Scene comparison data

========

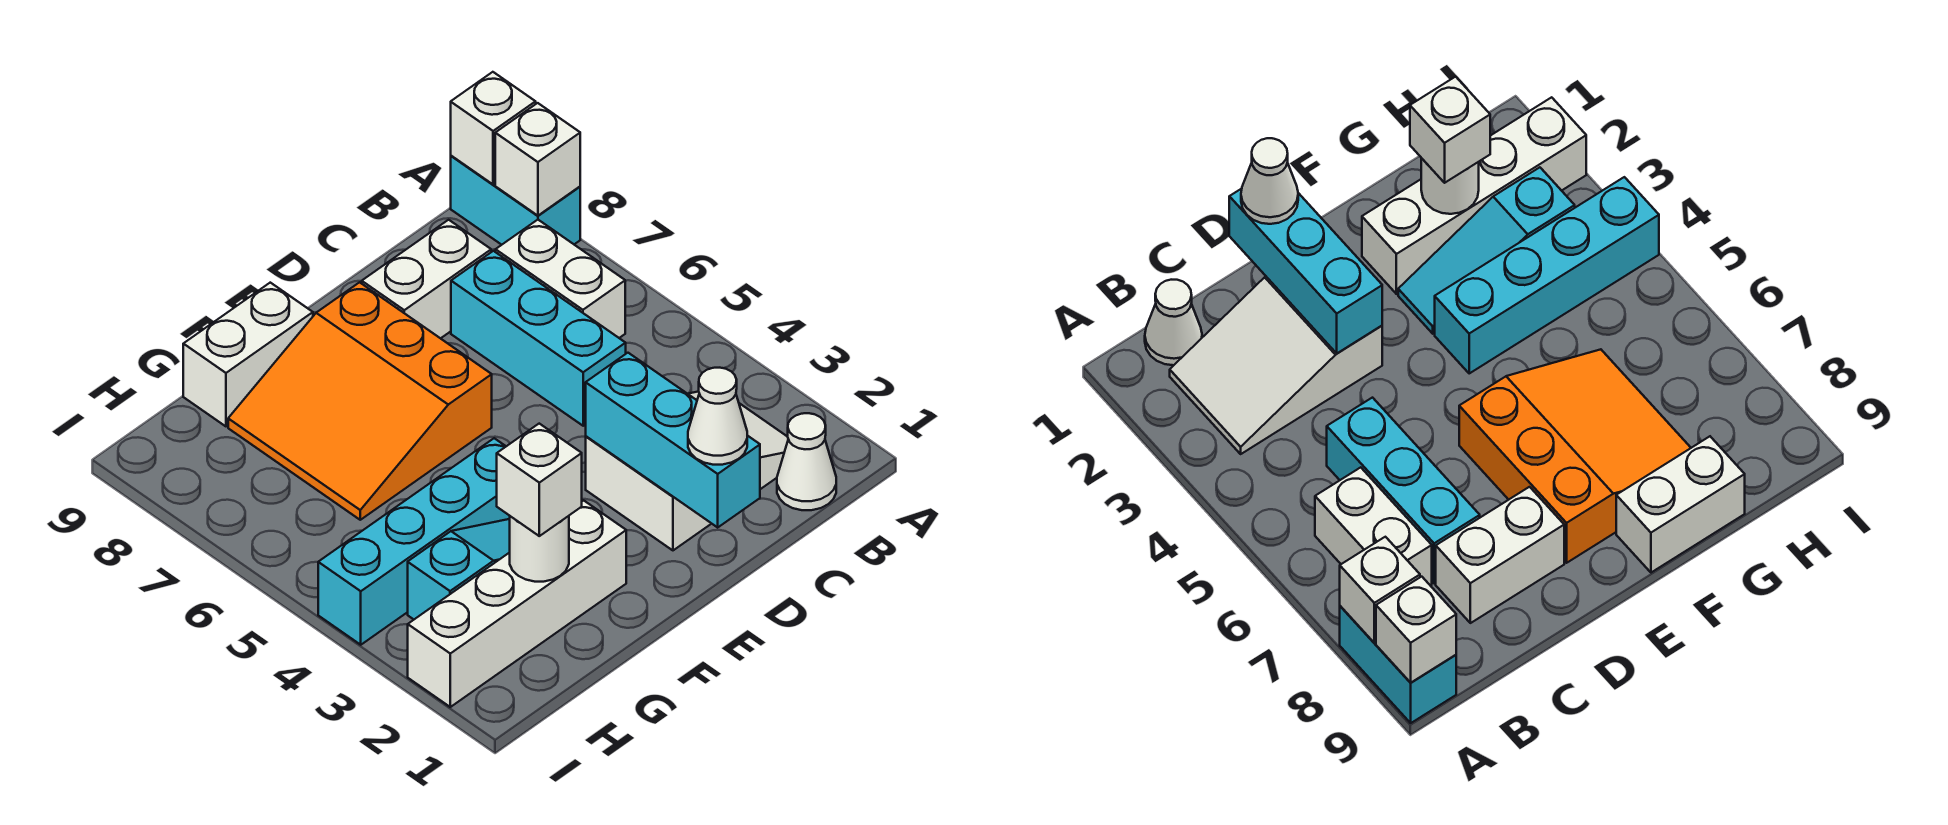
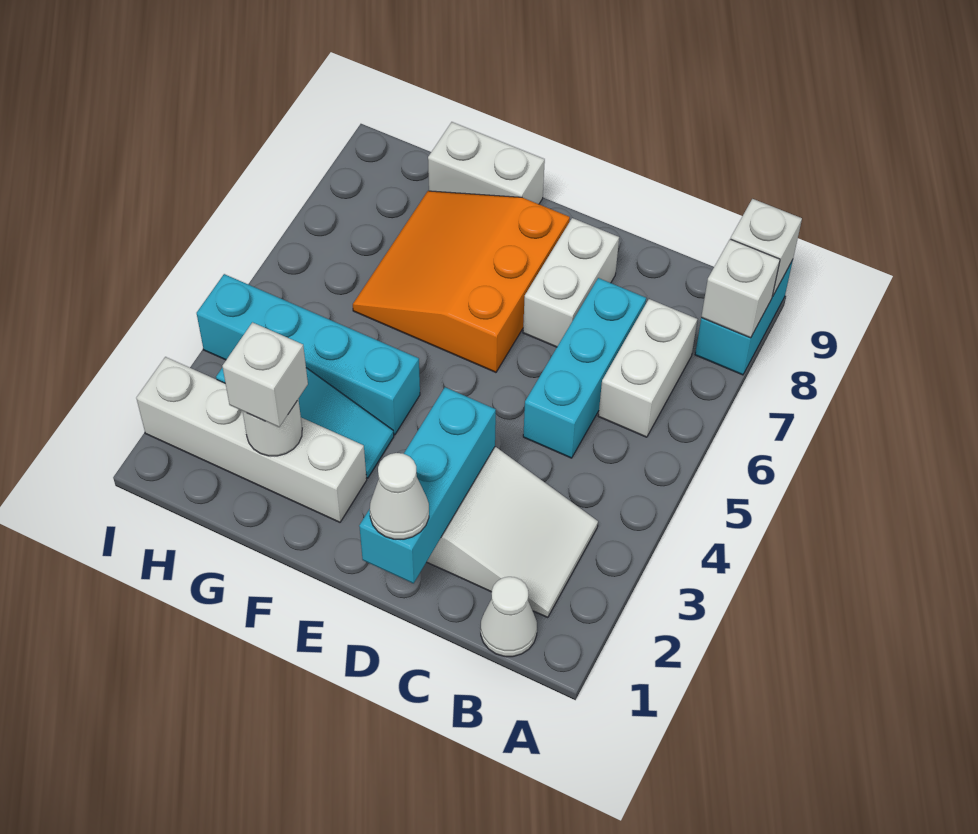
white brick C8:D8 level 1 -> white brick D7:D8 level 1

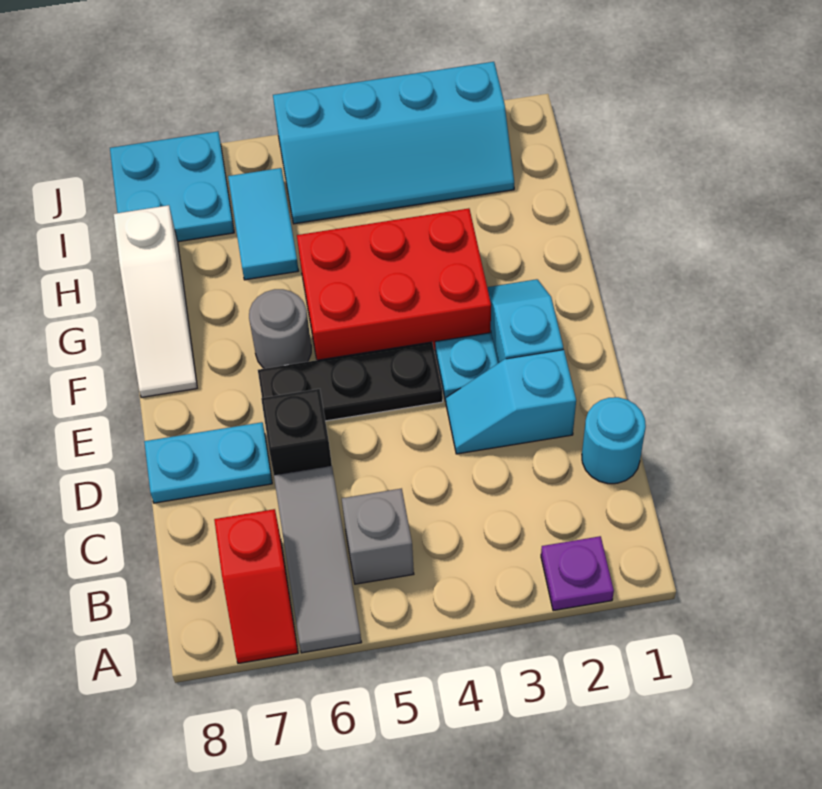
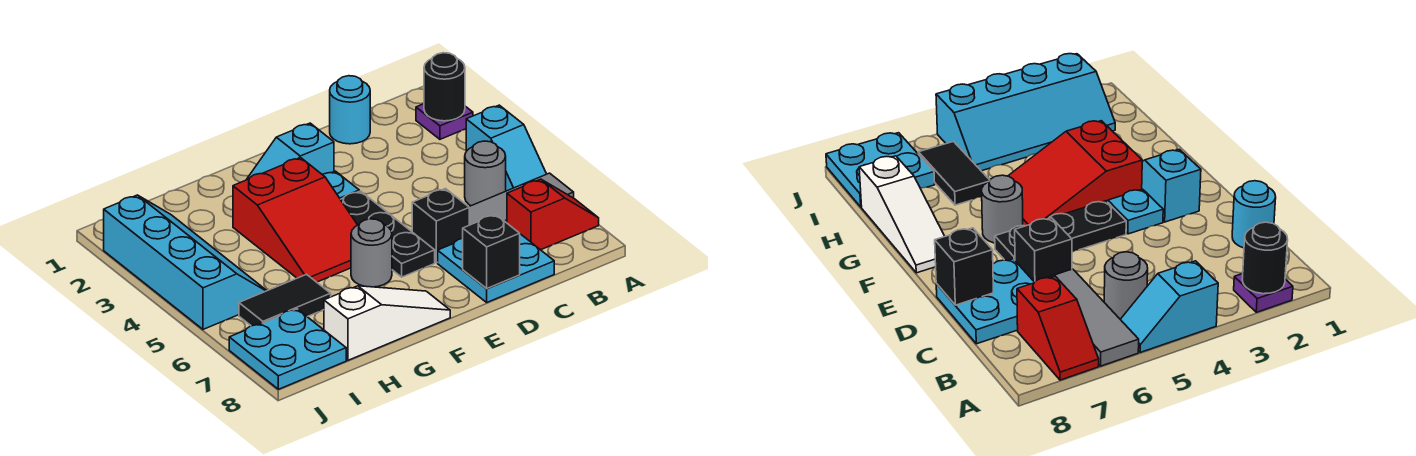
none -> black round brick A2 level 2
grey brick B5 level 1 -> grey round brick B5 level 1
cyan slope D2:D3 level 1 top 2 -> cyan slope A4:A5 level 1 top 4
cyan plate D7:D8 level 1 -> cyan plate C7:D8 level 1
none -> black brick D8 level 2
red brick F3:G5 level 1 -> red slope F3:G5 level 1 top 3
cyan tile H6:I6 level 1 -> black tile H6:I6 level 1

========

Goal of the exercise: Write out nothing but the lines from the start of the data through the line with "cyan slope D2:D3". Leave out the pictures.

Your response:
white brick C8:D8 level 1 -> white brick D7:D8 level 1

none -> black round brick A2 level 2
grey brick B5 level 1 -> grey round brick B5 level 1
cyan slope D2:D3 level 1 top 2 -> cyan slope A4:A5 level 1 top 4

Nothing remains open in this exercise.